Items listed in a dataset
[Start of section]
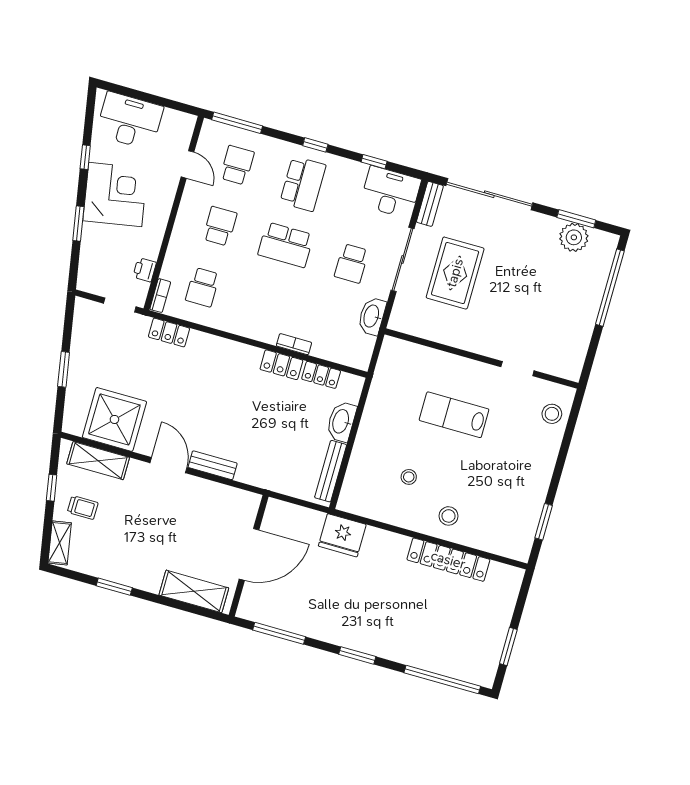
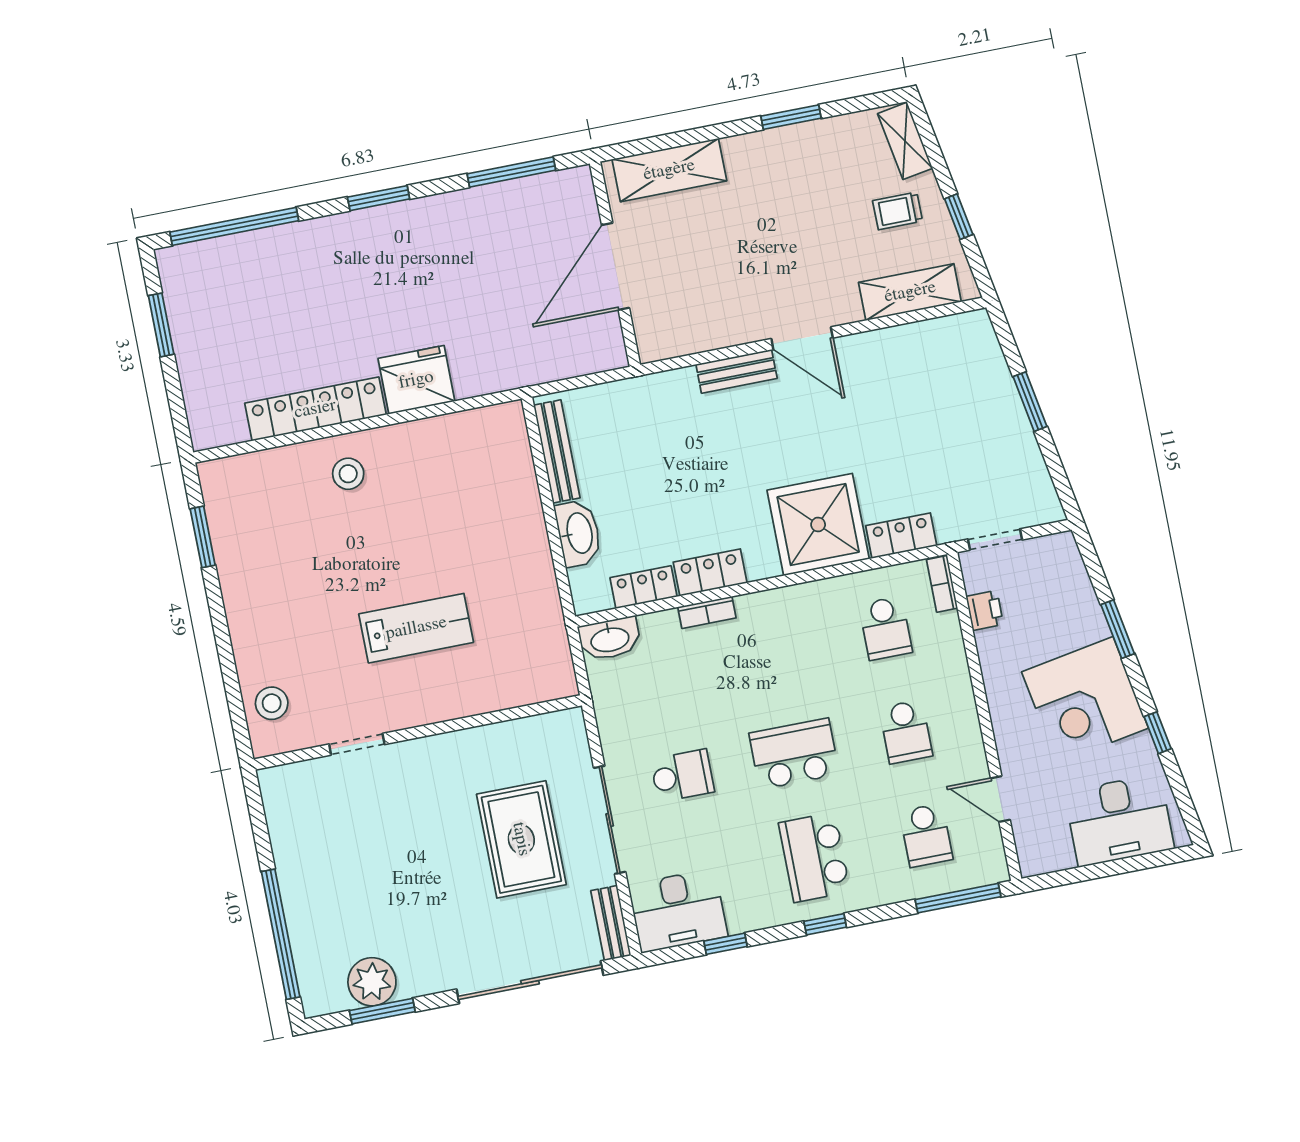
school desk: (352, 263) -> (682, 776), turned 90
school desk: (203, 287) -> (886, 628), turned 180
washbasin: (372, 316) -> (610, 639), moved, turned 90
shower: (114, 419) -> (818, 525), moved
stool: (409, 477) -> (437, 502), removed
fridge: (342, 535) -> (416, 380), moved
[End of section]
Copy, word for word, the line that contains "stool: (409, 477) -> (437, 502), removed" and every line after it through the end of the records, and nothing else.

stool: (409, 477) -> (437, 502), removed
fridge: (342, 535) -> (416, 380), moved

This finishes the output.